# [To do]
Spot each line in the records below where the word "seats" occurs, then copy it.

*** Opening Records supplied ***

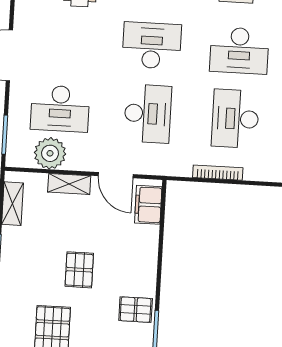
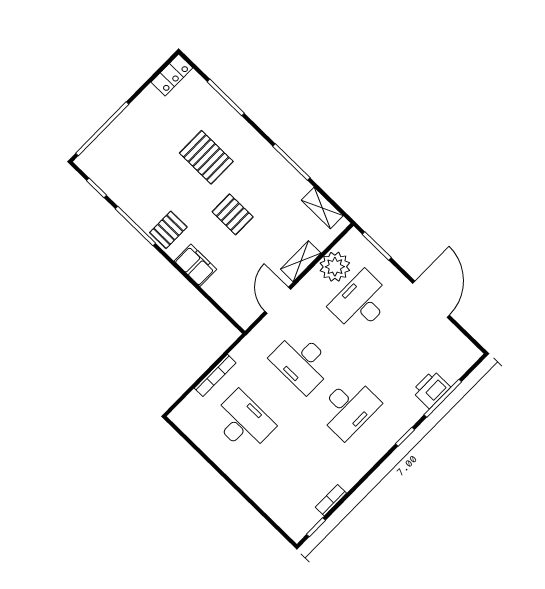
desk: (239, 51) -> (290, 468), removed
door: (116, 175) -> (278, 300), hinge flipped
filing cabinet: (148, 205) -> (195, 265), moved

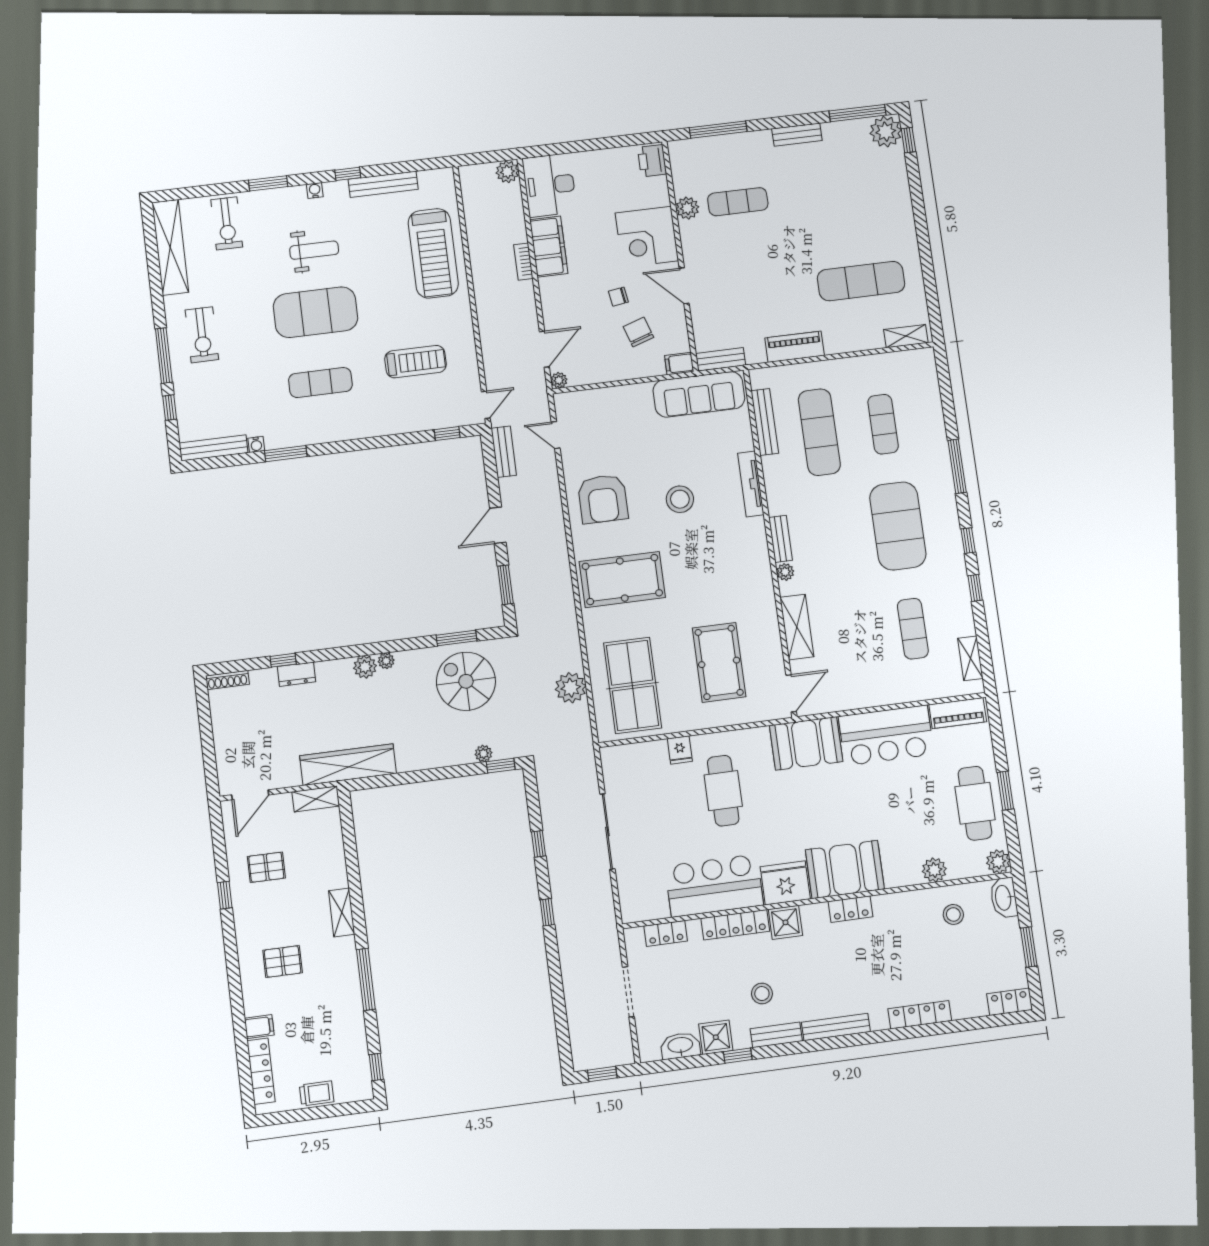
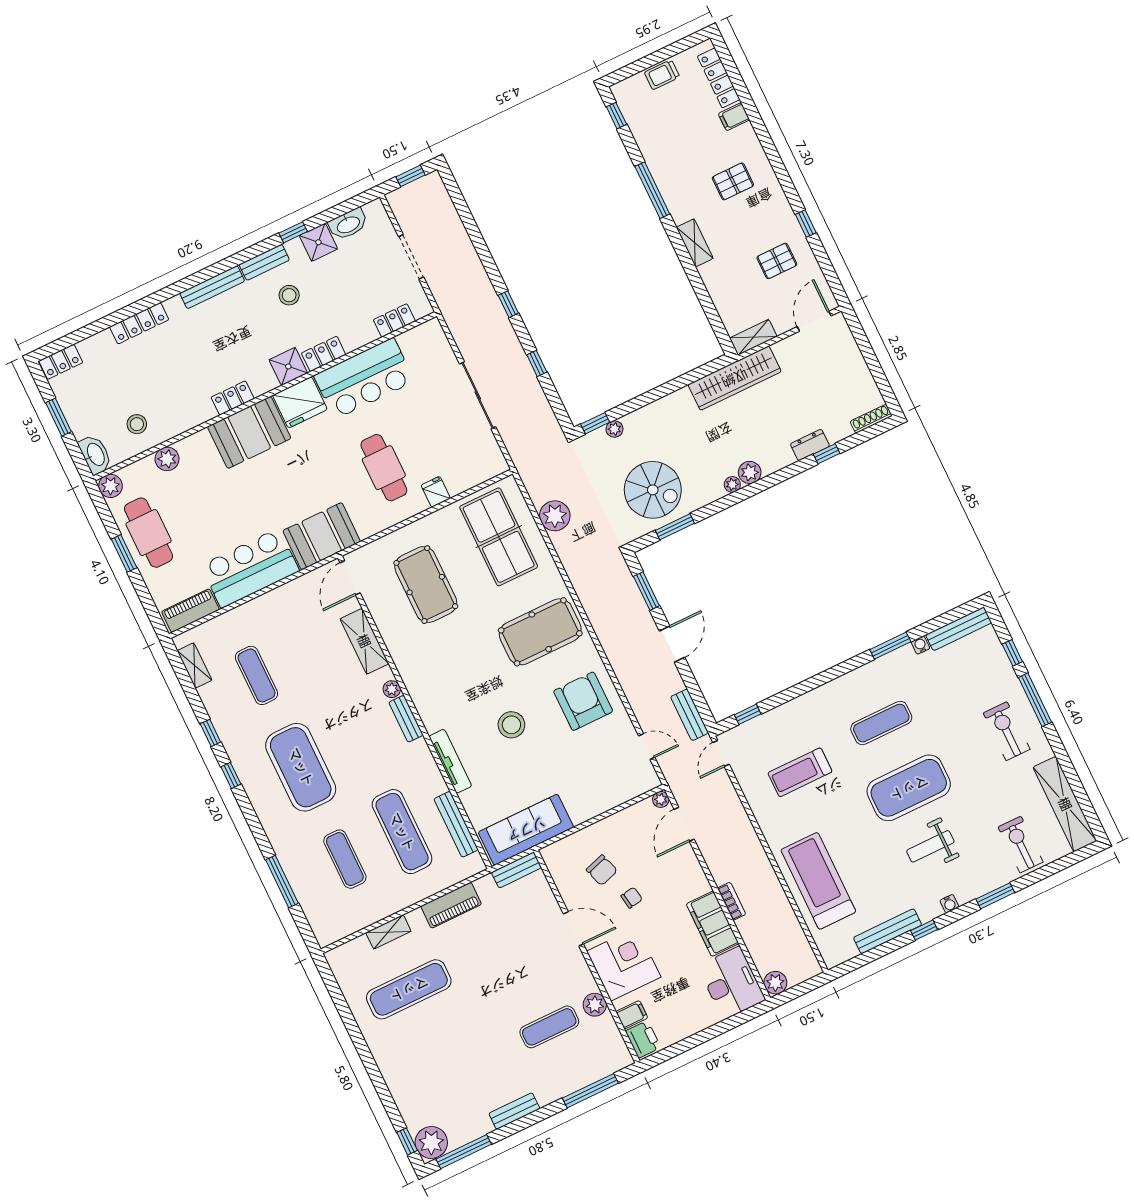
shelving: (906, 336) -> (388, 932), moved
filing cabinet: (679, 364) -> (632, 1015), moved
window: (957, 466) -> (282, 882), moved
locker: (735, 925) -> (324, 354), width x0.66

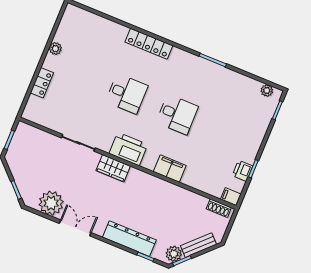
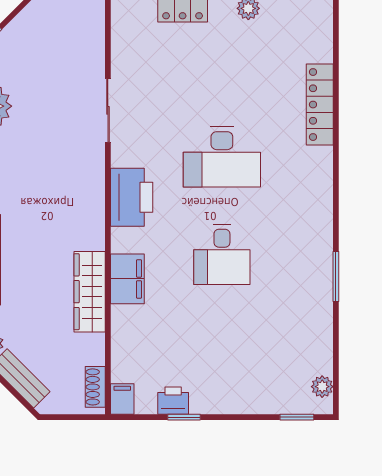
locker: (149, 44) -> (320, 105), moved
desk: (127, 94) -> (222, 157), width x1.37
wardrobe: (113, 168) -> (90, 292), moved, width x1.50

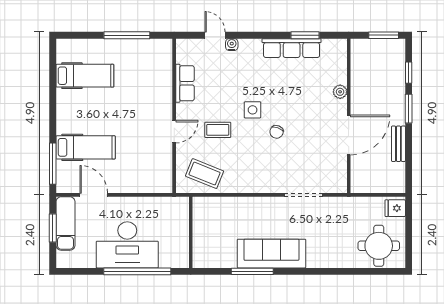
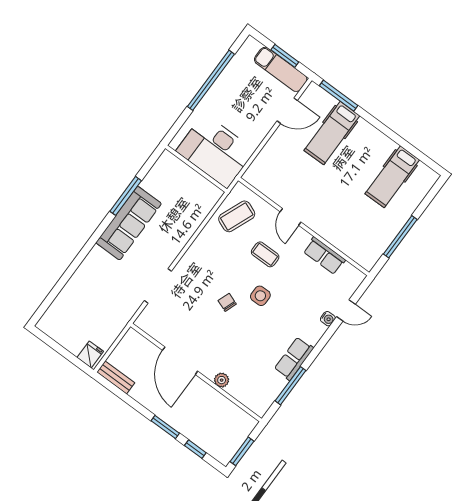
window: (305, 35) -> (290, 386), width x1.44
row of seats: (292, 48) -> (294, 359), width x0.68
coffee table: (218, 130) -> (265, 254), turned 90
bench: (398, 144) -> (116, 377), moved
desk: (127, 245) -> (215, 151), moved, turned -90
round table: (379, 246) -> (69, 318), removed
window: (137, 271) -> (211, 80), moved

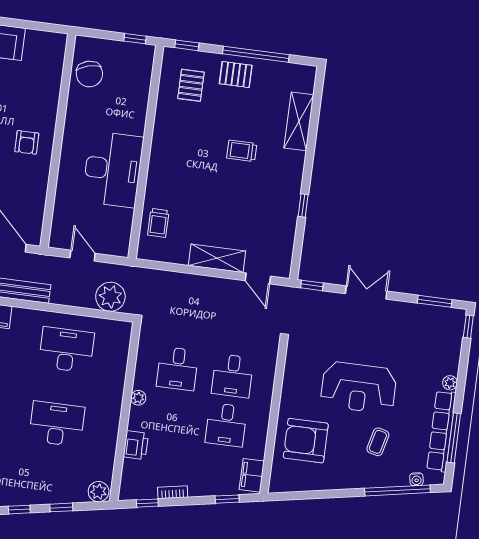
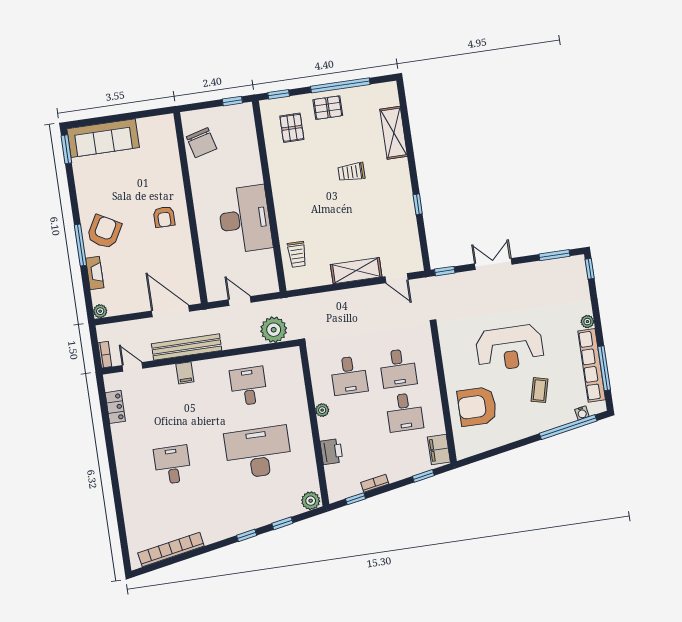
desk: (66, 350) -> (249, 386), width x0.73
desk: (57, 424) -> (258, 452), width x1.36, depth x1.30

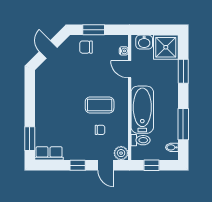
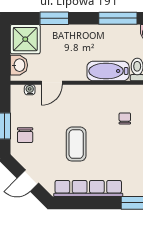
row of seats: (42, 100) -> (88, 188), added
coffee table: (100, 105) -> (76, 144), moved
bathtub: (142, 110) -> (108, 71), width x0.73, depth x0.73

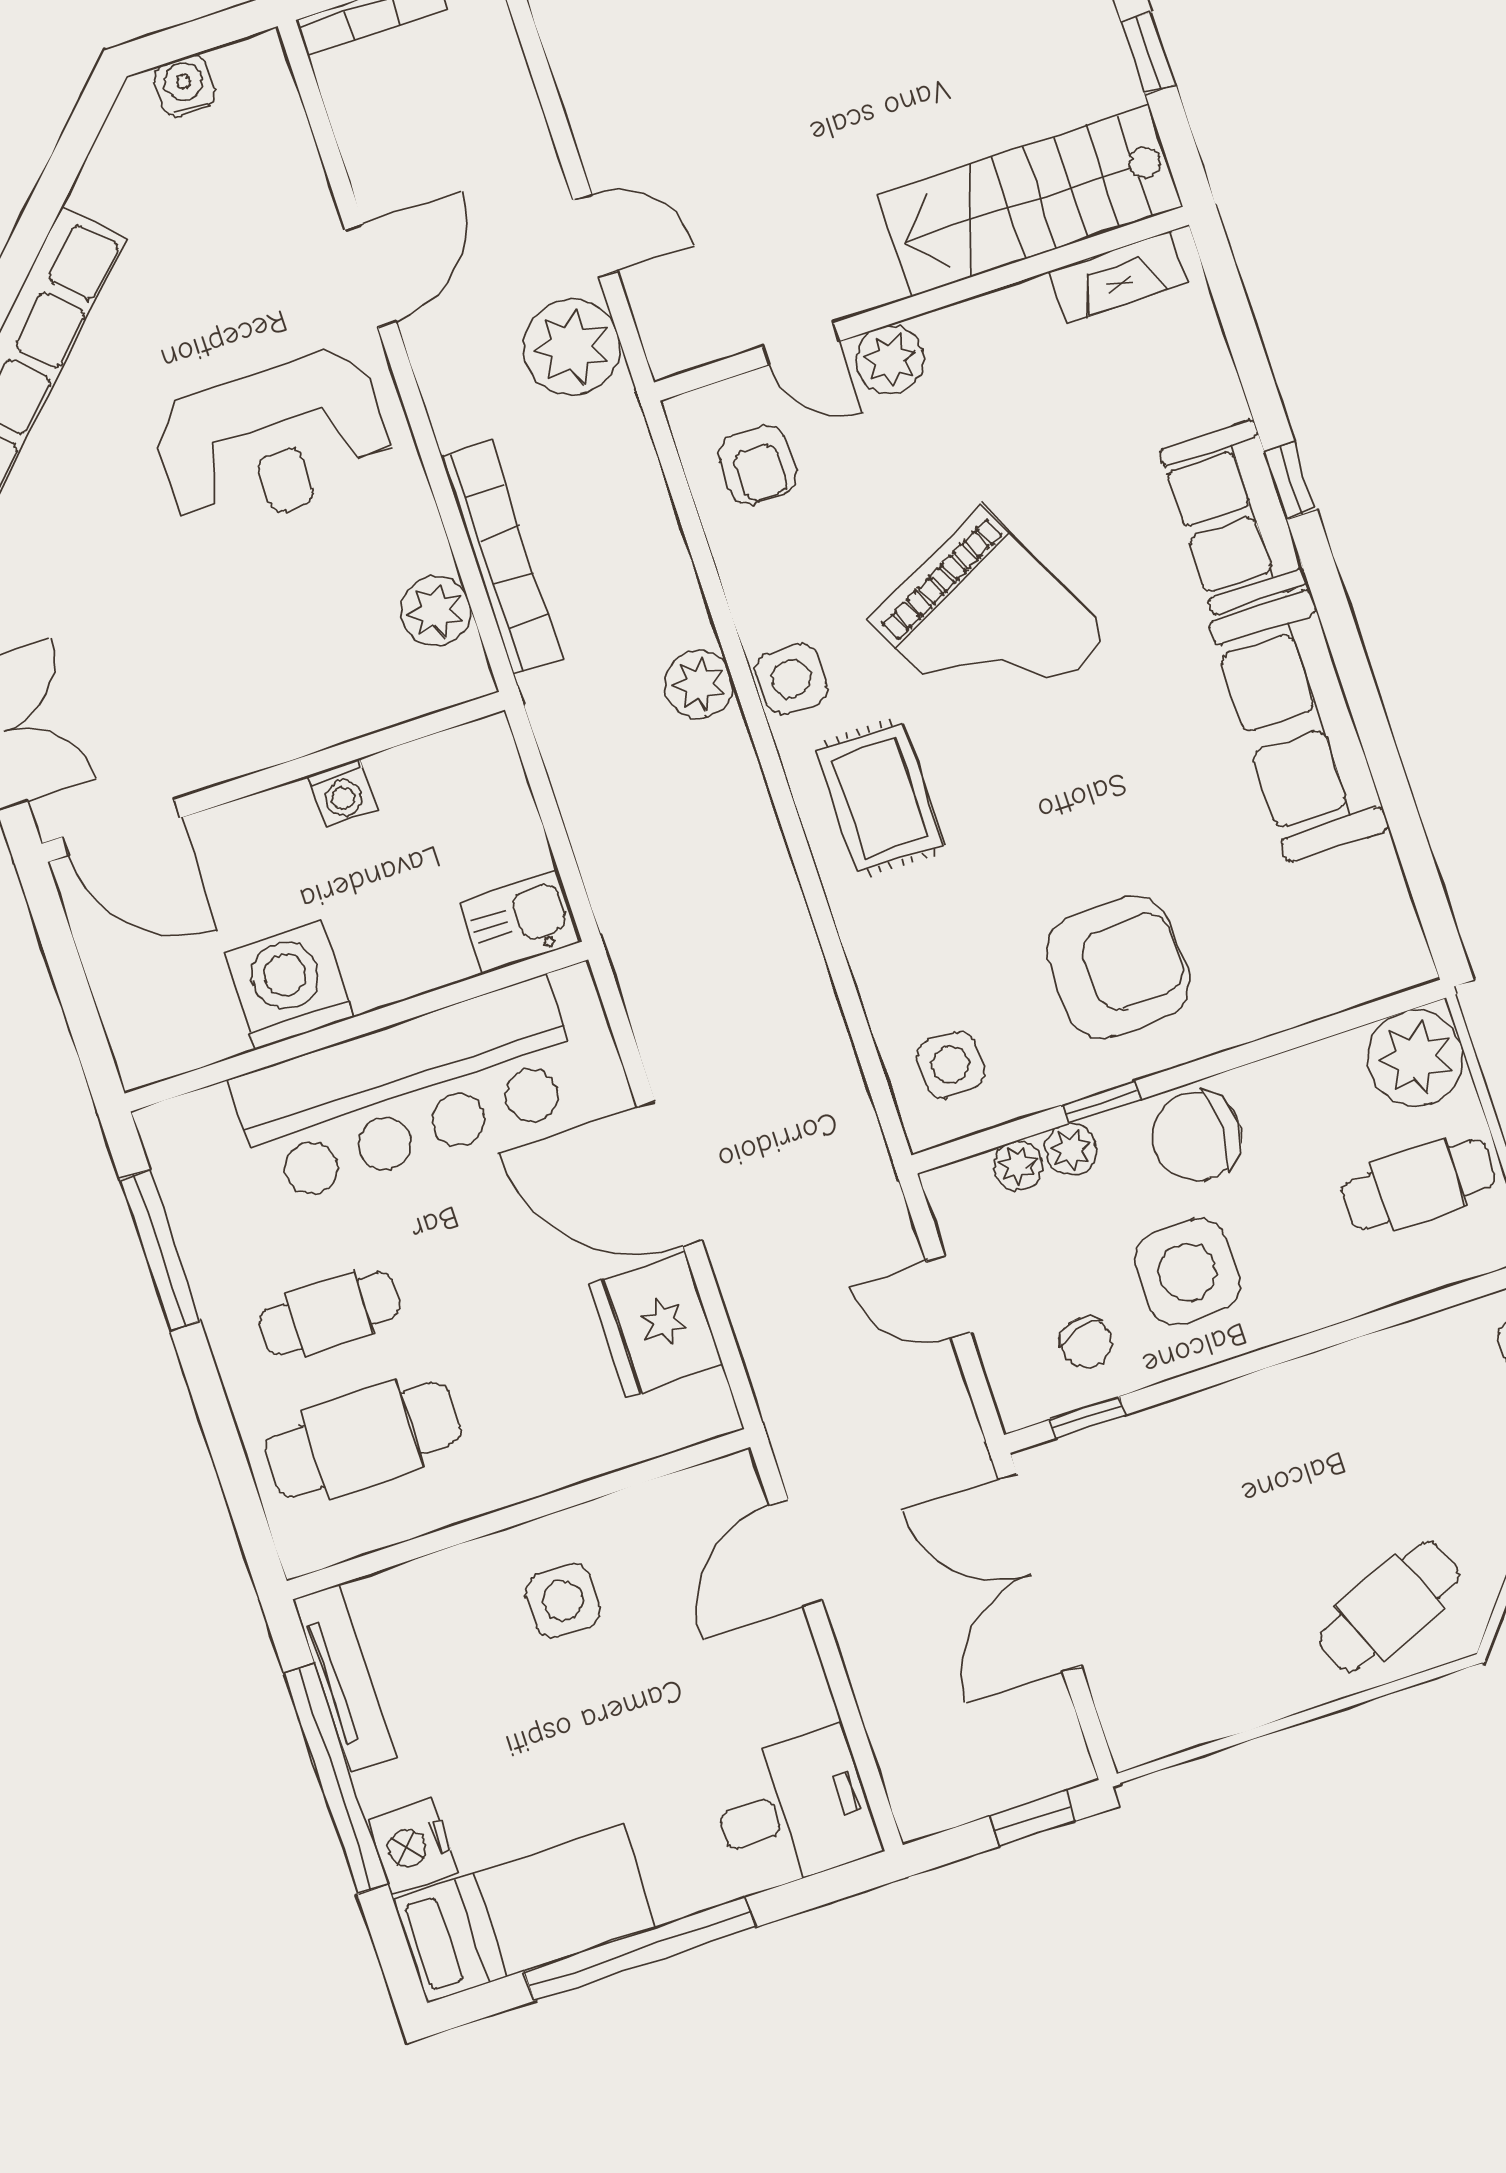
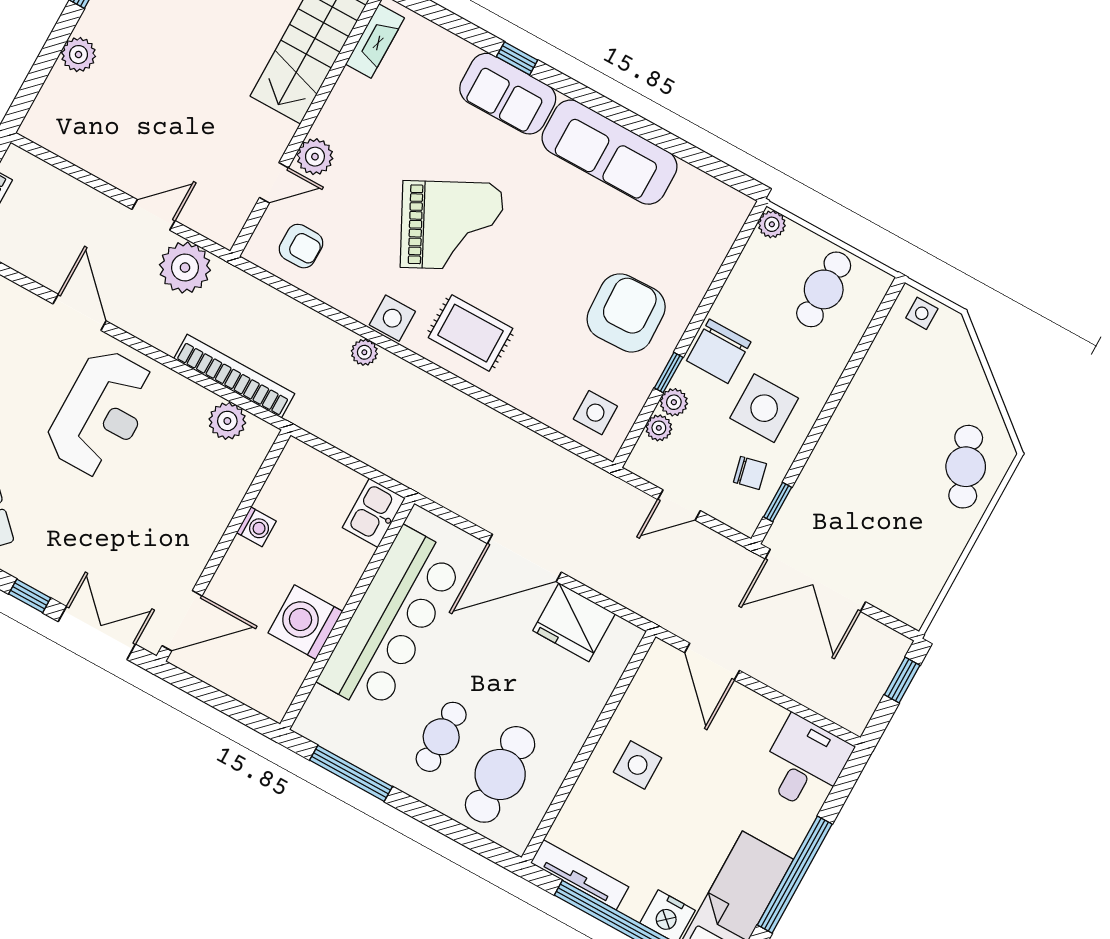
plant: (699, 684) -> (364, 352), width x0.73, depth x0.73
plant: (1416, 1058) -> (772, 224), width x0.53, depth x0.53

*** Closing Records supplied ***

# [Task answer]
row of seats: (292, 48) -> (294, 359), width x0.68
row of seats: (42, 100) -> (88, 188), added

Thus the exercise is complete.